## The records:
*** Block opens ***

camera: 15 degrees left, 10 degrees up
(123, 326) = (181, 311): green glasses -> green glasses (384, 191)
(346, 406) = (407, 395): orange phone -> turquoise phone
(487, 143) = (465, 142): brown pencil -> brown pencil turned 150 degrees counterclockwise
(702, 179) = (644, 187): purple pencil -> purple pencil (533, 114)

*** Block closes ***
*** Block opens ***

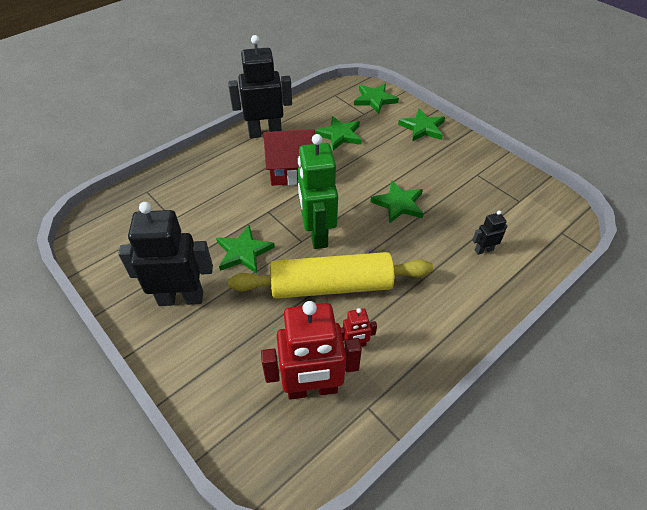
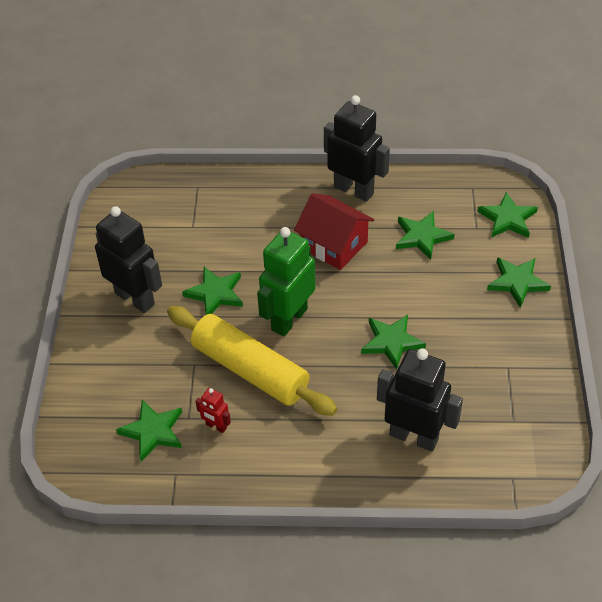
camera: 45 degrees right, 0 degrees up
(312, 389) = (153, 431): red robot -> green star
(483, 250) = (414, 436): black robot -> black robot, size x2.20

*** Block closes ***

## What the exercise asks:
Give again, word for word, every line of the listing above from the one with "camera: 15 degrees left, 10 degrees up" to the one with "(702, 179) = (644, 187): purple", both inclusive, and nothing beyond them.

## Written answer:
camera: 15 degrees left, 10 degrees up
(123, 326) = (181, 311): green glasses -> green glasses (384, 191)
(346, 406) = (407, 395): orange phone -> turquoise phone
(487, 143) = (465, 142): brown pencil -> brown pencil turned 150 degrees counterclockwise
(702, 179) = (644, 187): purple pencil -> purple pencil (533, 114)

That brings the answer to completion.